*** INFORMATION SUPPLIED ***

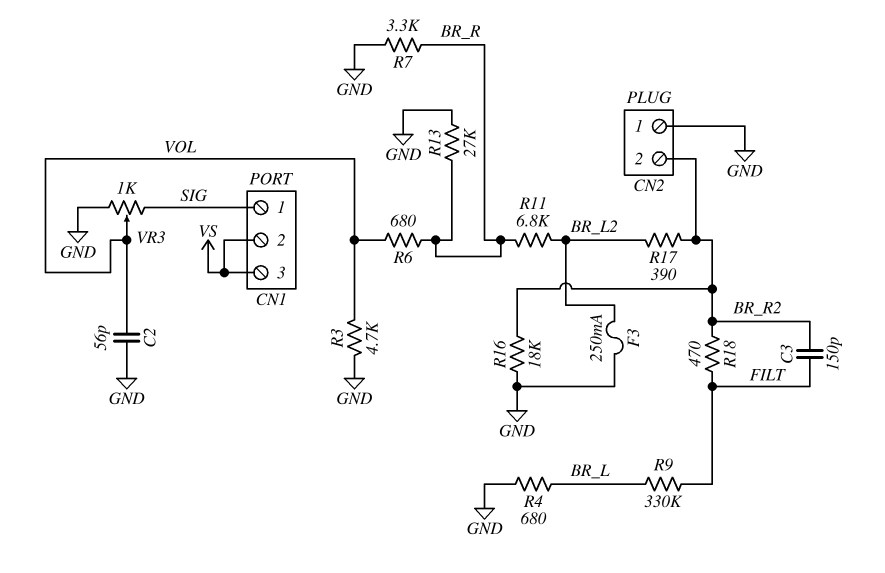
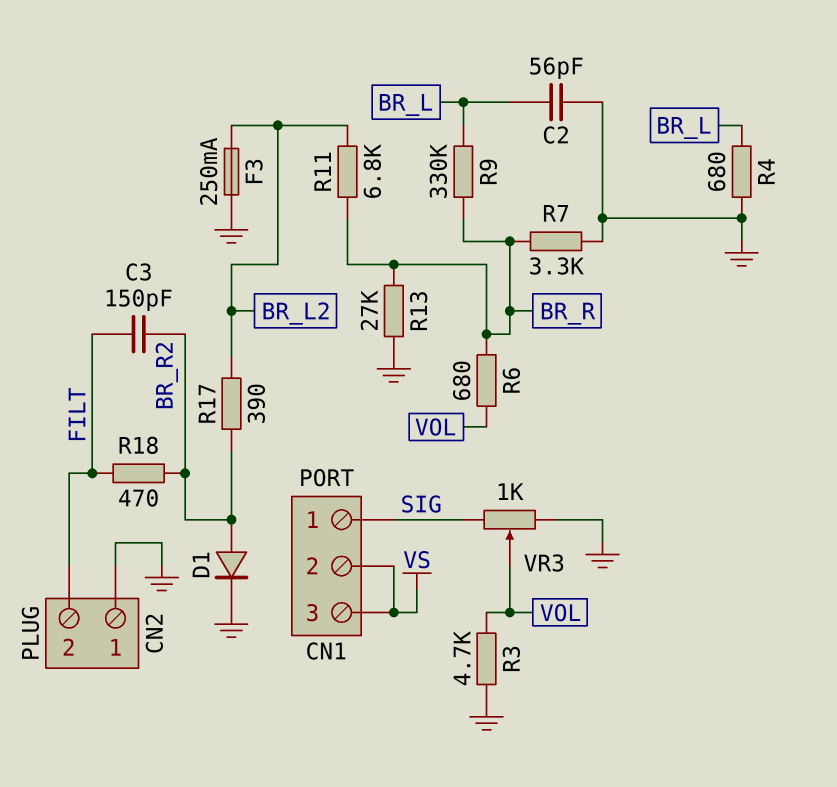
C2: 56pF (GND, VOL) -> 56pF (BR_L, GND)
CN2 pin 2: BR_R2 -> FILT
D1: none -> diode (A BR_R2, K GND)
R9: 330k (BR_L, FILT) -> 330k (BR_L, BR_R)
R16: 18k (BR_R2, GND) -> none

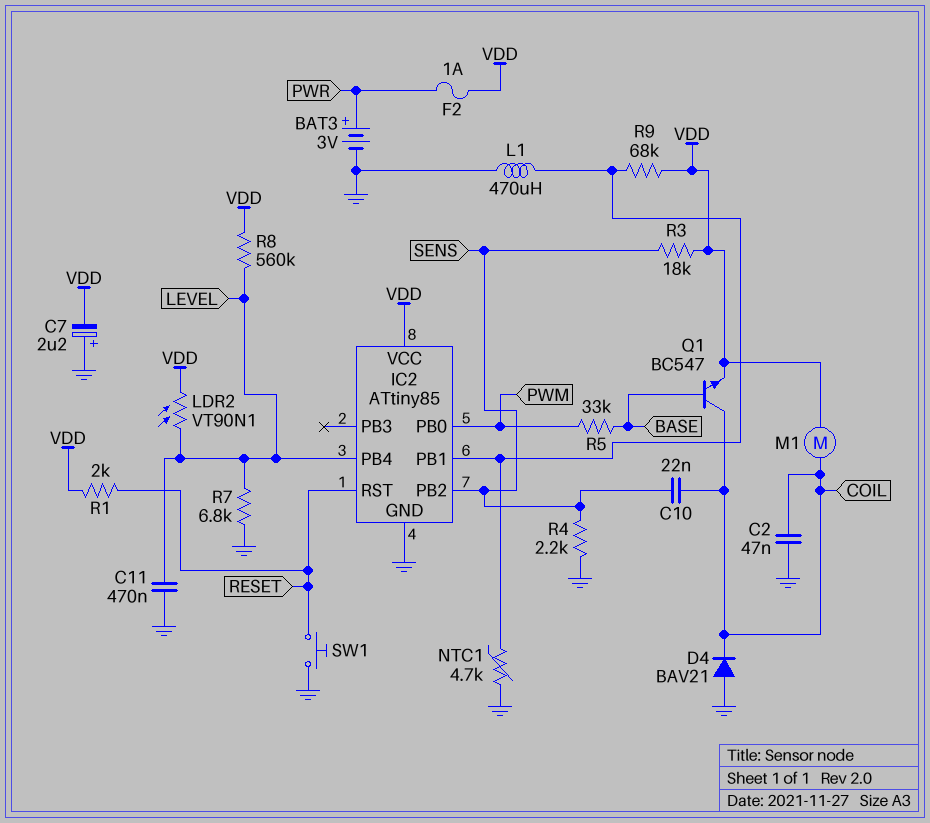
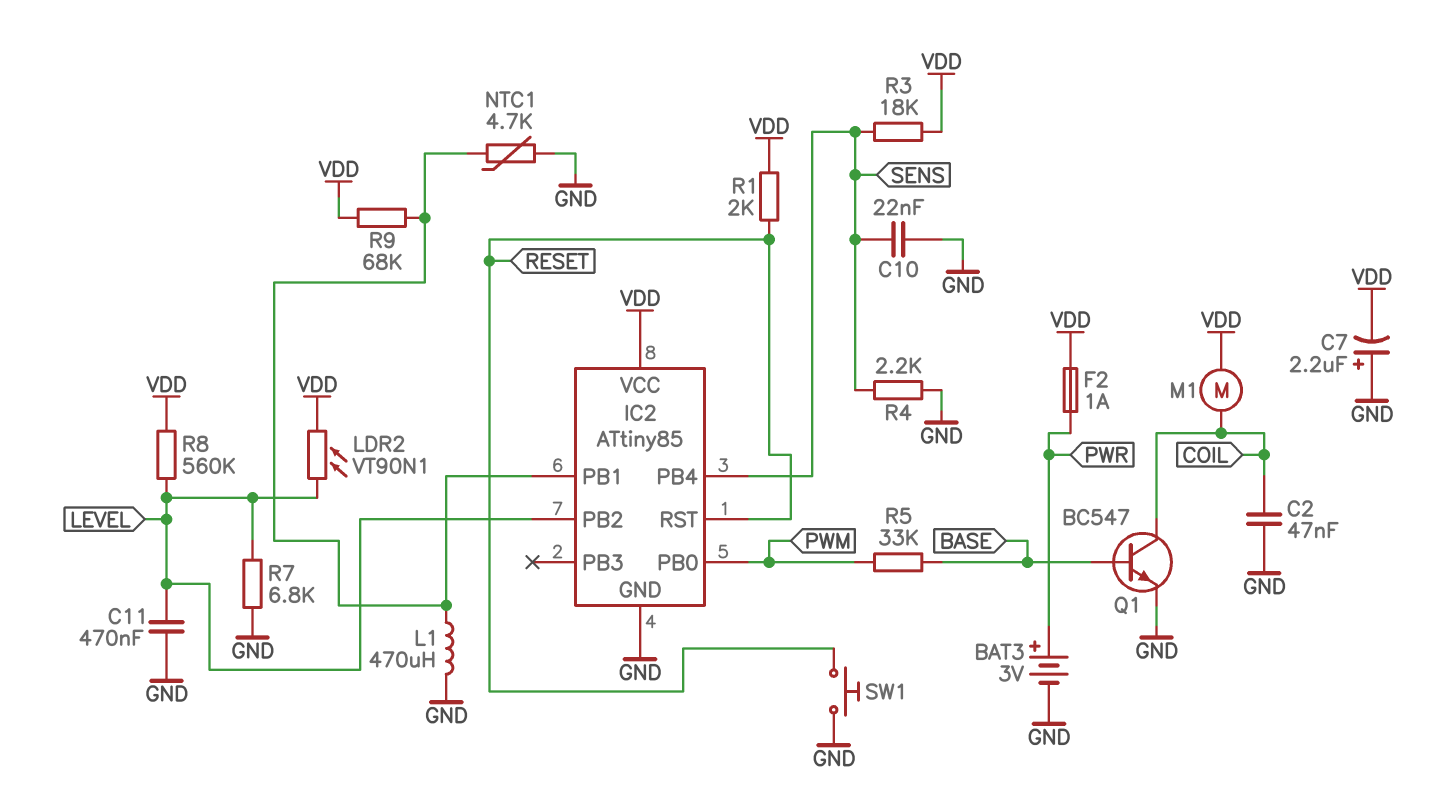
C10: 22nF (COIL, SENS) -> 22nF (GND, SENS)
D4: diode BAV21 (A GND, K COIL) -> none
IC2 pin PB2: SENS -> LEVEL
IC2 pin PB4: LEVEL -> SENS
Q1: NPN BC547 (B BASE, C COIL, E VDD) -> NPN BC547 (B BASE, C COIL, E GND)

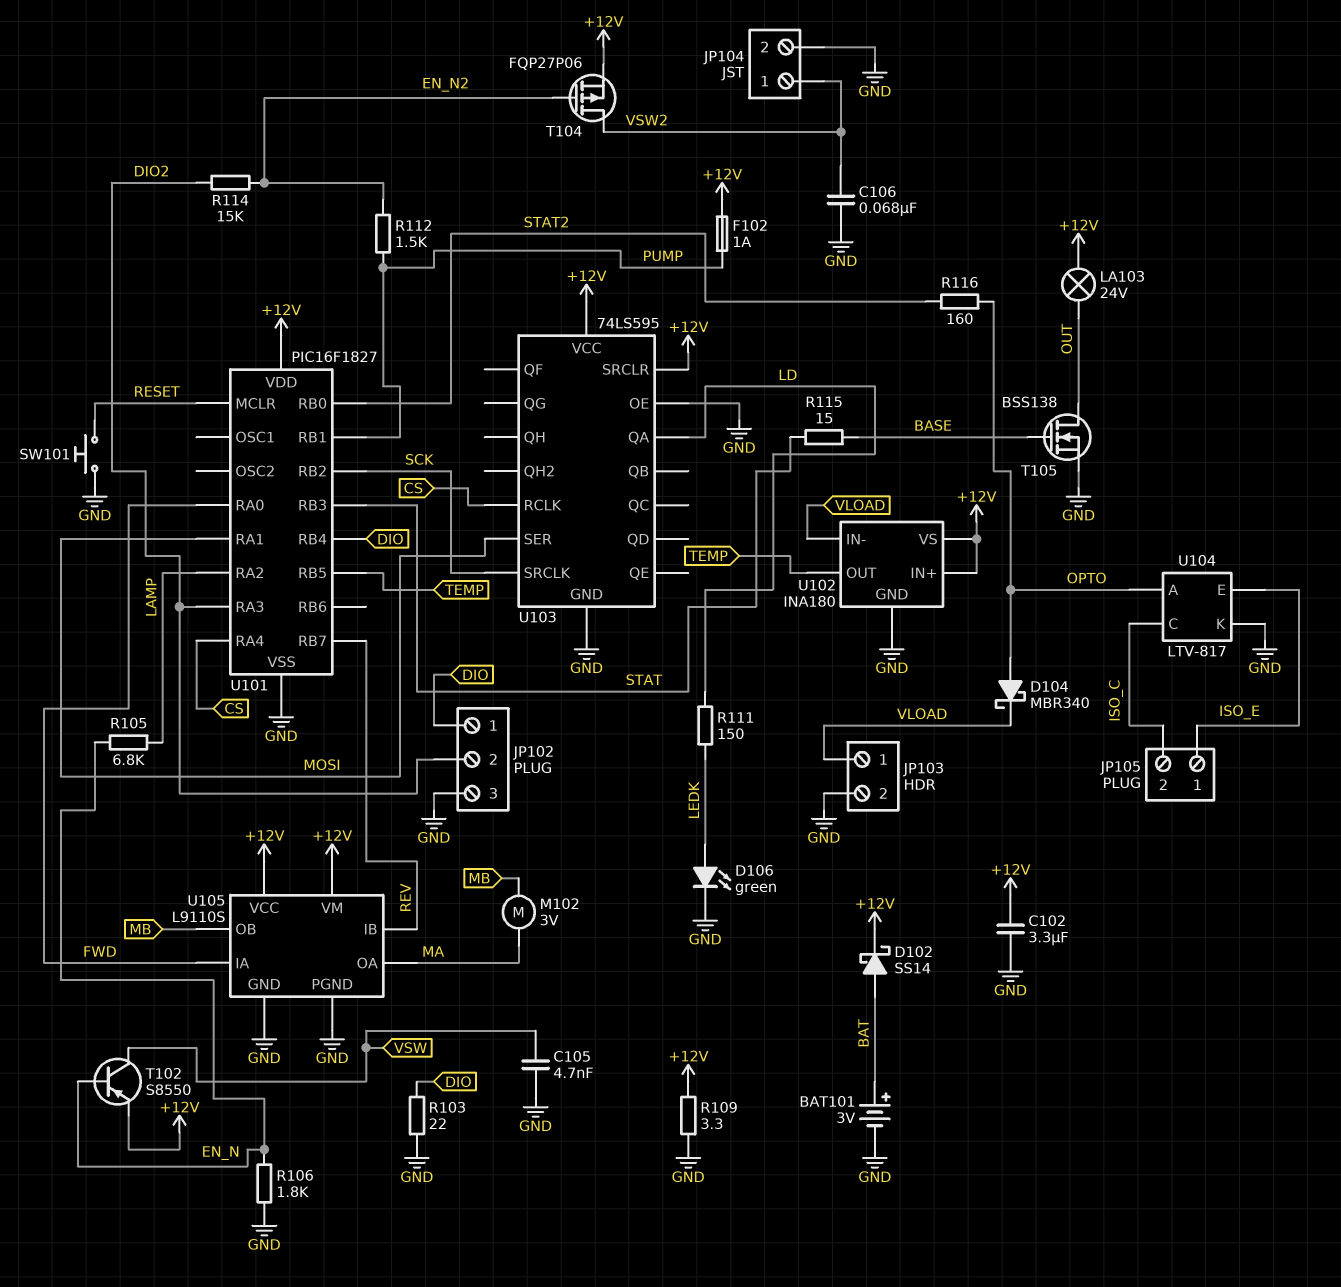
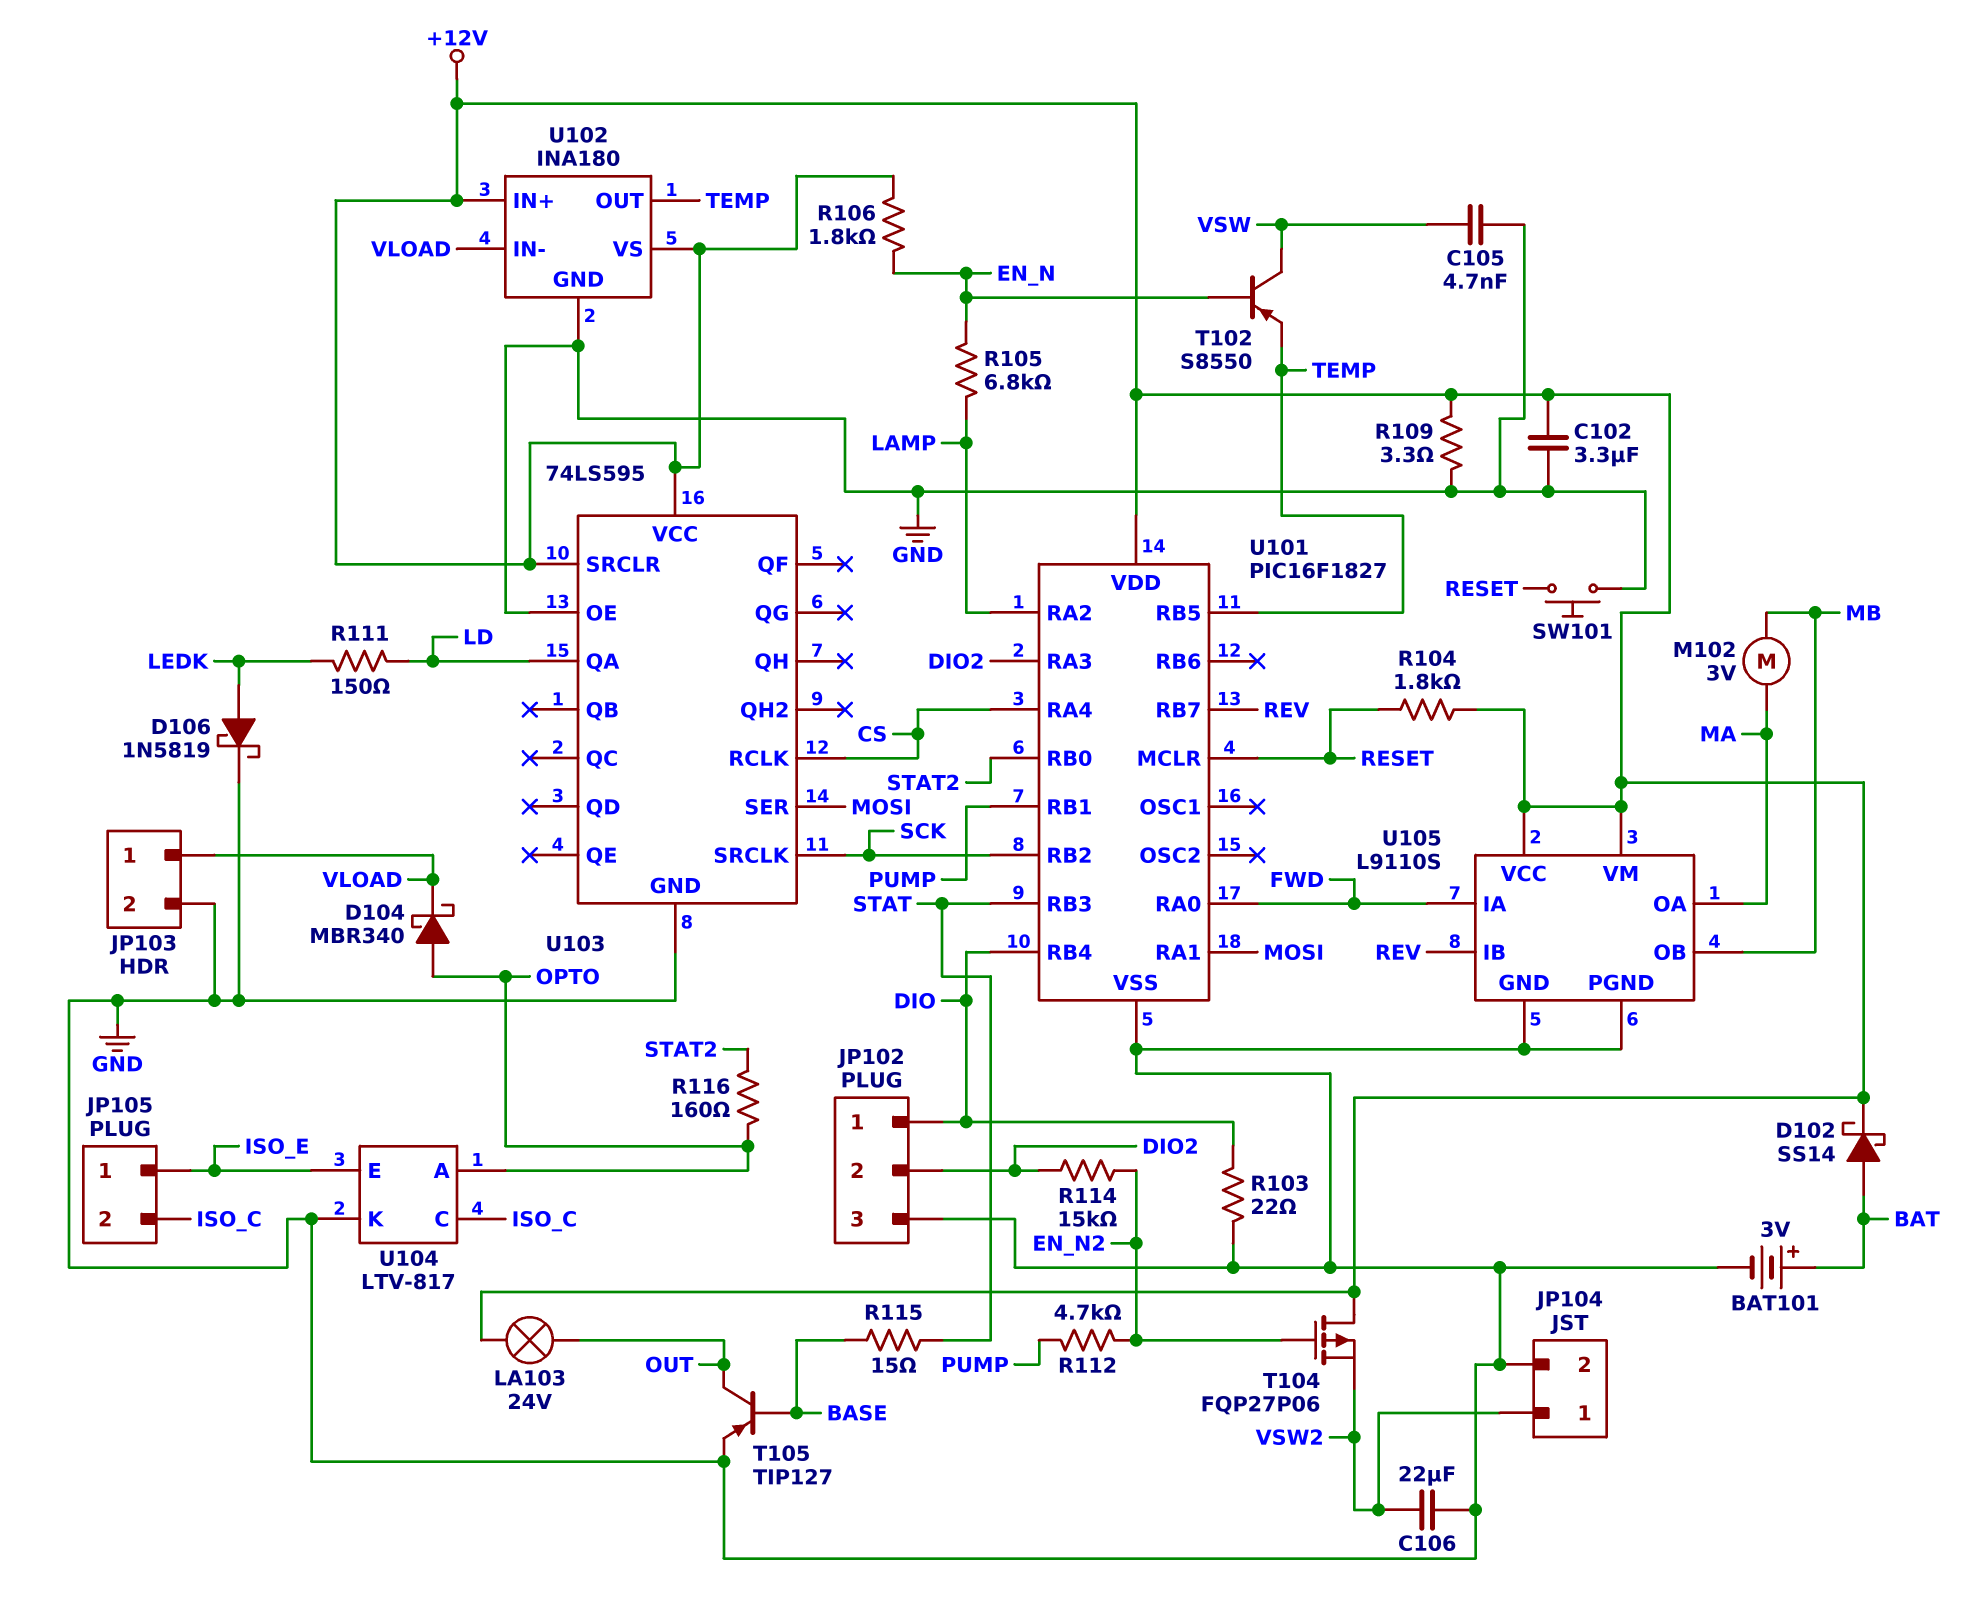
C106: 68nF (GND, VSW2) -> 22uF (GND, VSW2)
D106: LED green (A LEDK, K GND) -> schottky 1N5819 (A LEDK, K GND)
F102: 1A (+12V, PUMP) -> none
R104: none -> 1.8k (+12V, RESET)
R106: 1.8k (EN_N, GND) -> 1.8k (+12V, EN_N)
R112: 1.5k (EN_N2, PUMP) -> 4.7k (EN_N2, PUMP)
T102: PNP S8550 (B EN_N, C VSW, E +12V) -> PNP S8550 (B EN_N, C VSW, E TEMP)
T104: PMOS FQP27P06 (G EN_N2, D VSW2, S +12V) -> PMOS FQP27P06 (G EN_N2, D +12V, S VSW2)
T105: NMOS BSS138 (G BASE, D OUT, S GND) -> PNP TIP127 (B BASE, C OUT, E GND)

***

▶ PROMPT:
Go through the entries above and count each line that contains the string "PUMP". Reply only with the total.

▶ RESULT OF THIS TASK:
2